» **Prompt**: Copy every line from the records that holds the word "scaled".

───── Entries provided

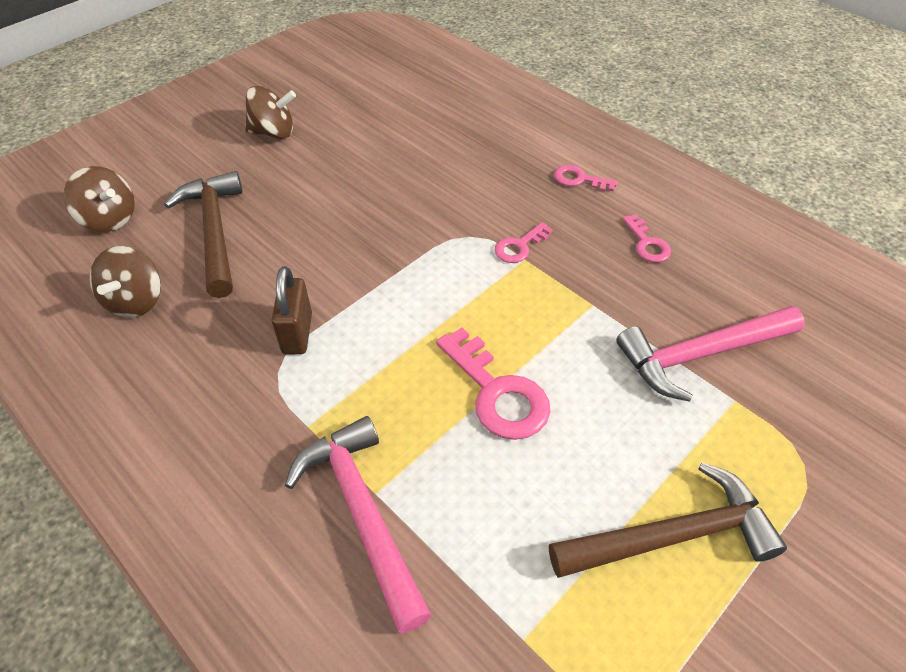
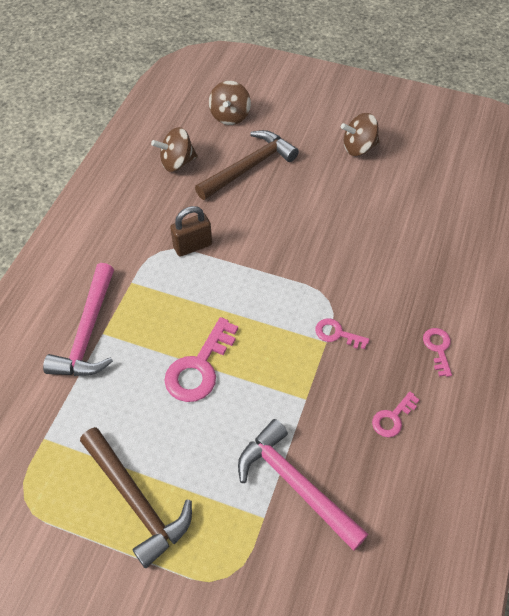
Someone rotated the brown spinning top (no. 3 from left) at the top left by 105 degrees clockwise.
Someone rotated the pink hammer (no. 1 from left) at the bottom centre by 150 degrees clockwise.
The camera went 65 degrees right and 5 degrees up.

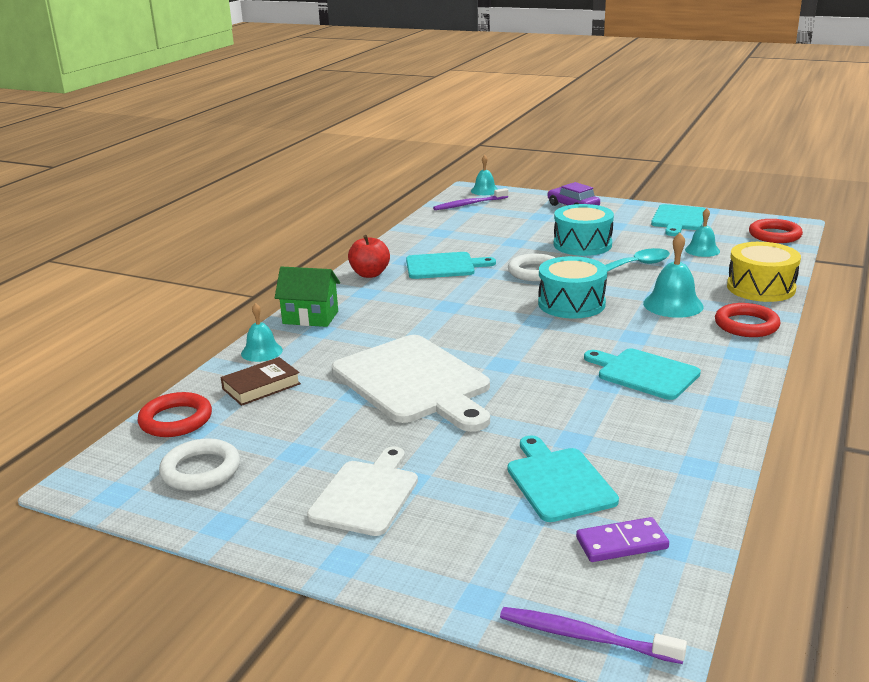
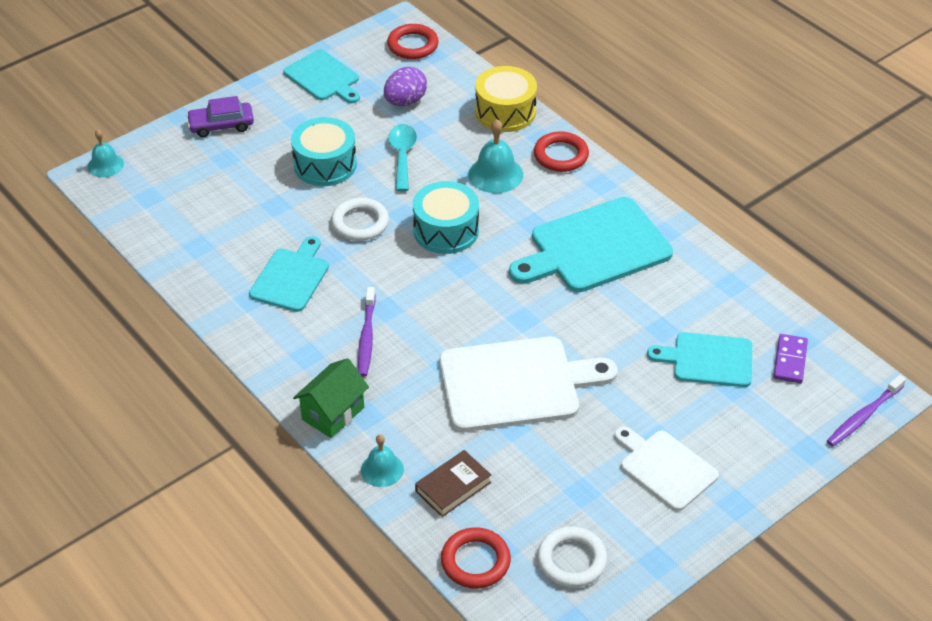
Someone rotated the brown book at the middle left by 60 degrees clockwise.
Someone took away the red apple at the centre.
Someone carried the purple toothbrush (no. 1 from left) from the top centre to the centre.
Someone scaled the turquoise cutting board (no. 3 from left) at the middle right by 1.65.
Someone swapped the turquoise bell (no. 4 from left) at the middle right for the purple egg at the top centre.
The camera went 65 degrees left and 20 degrees up.

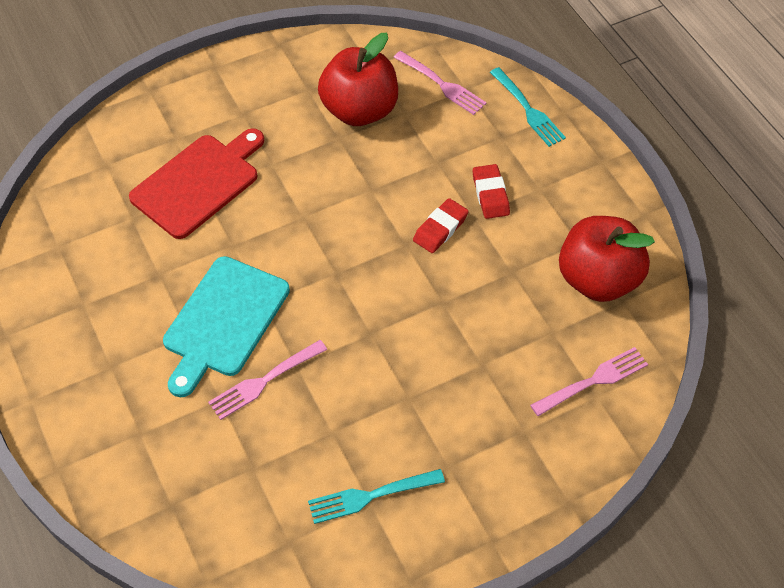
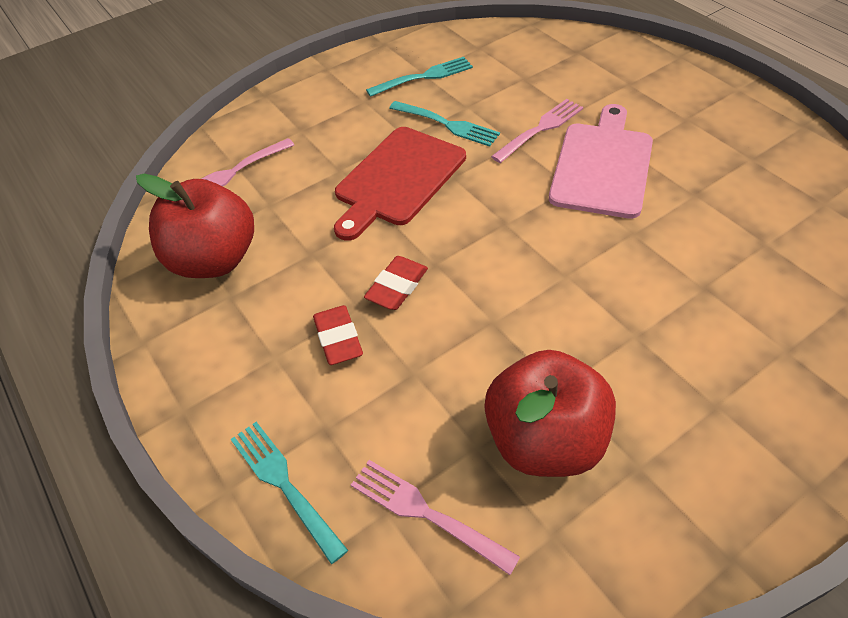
Someone carried the red cutting board from the top left to the top centre.
Someone repainted the turquoise cutting board at the middle left, which became the pink cutting board at the top right.
Someone put down the turquoise fork (no. 3 from left) at the top centre.
The camera went 175 degrees right and 5 degrees down.

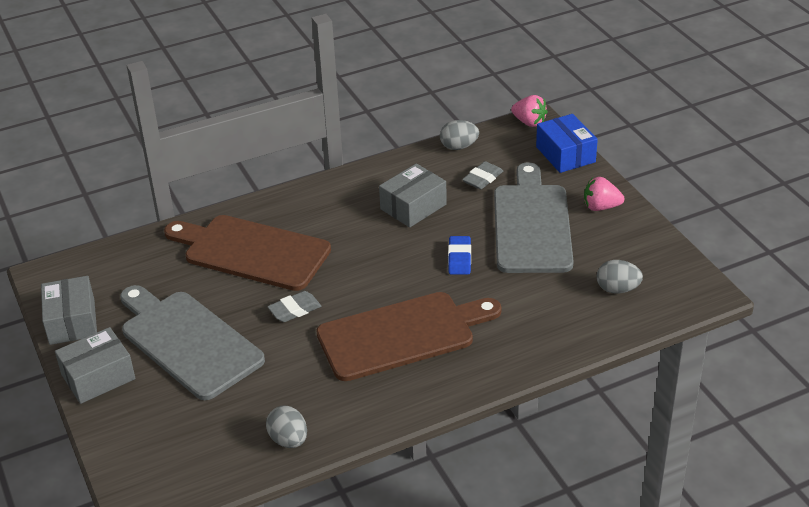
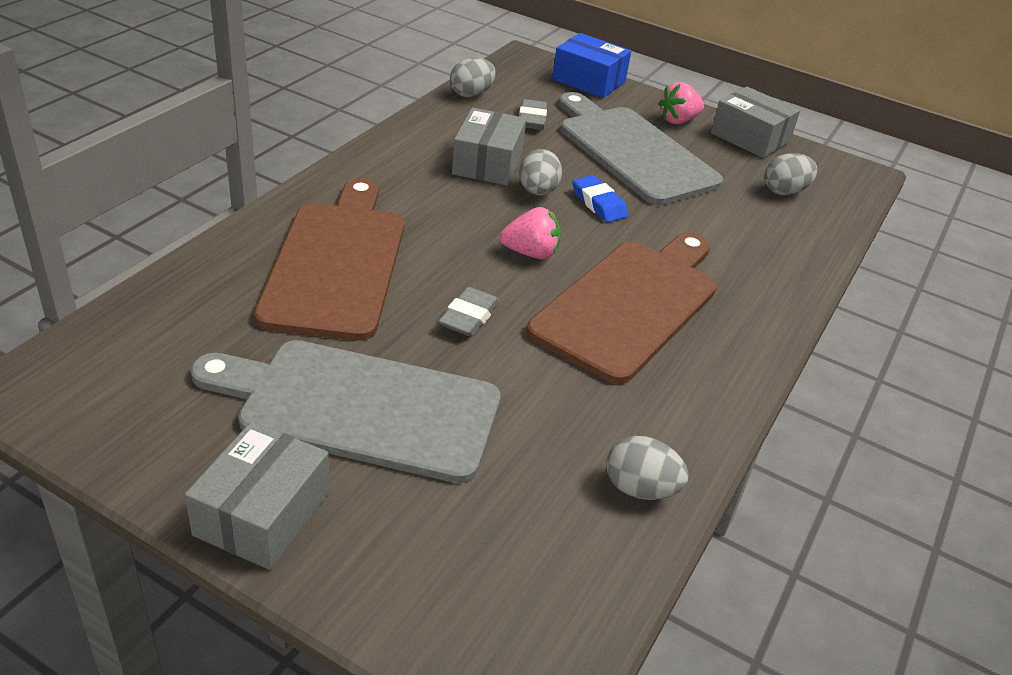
Someone carried the grey box (no. 1 from left in the first image) from the middle left to the top right.
Someone rotated the brown cutting board (no. 1 from left) at the middle left by 105 degrees clockwise.
Someone carried the pink strawberry (no. 1 from left) from the top centre to the centre.
Someone put down the grey egg (no. 2 from left) at the top centre.
The camera went 40 degrees left and 0 degrees up.

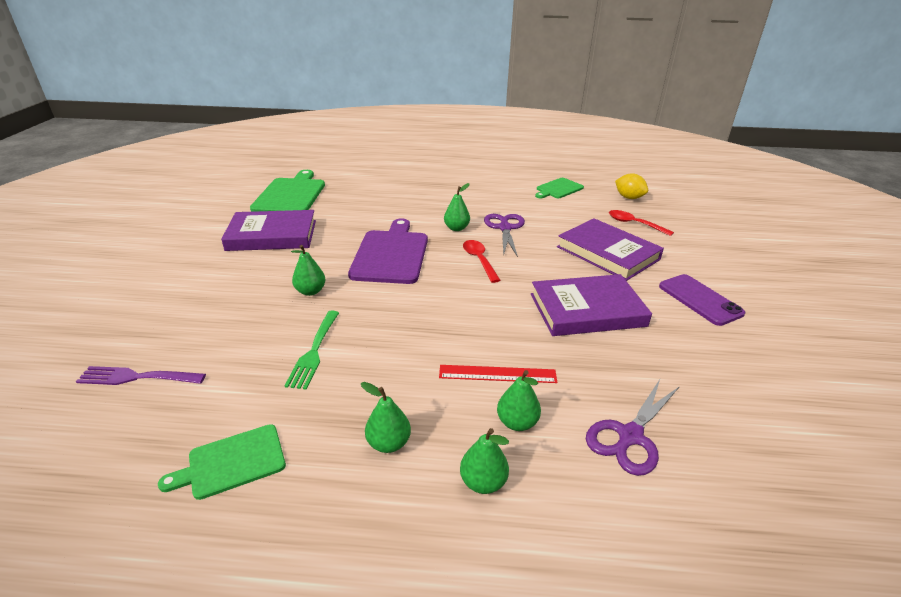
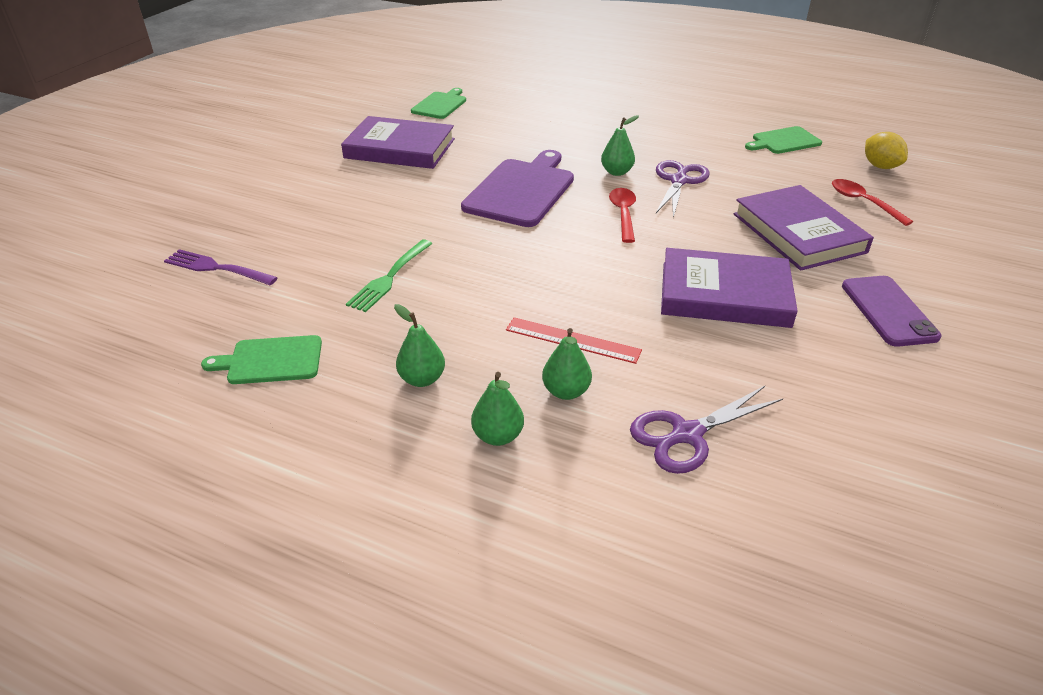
Someone scaled the green cutting board (no. 2 from left) at the top left by 0.58.
Someone took away the green pear (no. 1 from left) at the centre.
The camera went 20 degrees right and 5 degrees up.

──────────

» **Answer space**:
Someone scaled the turquoise cutting board (no. 3 from left) at the middle right by 1.65.
Someone scaled the green cutting board (no. 2 from left) at the top left by 0.58.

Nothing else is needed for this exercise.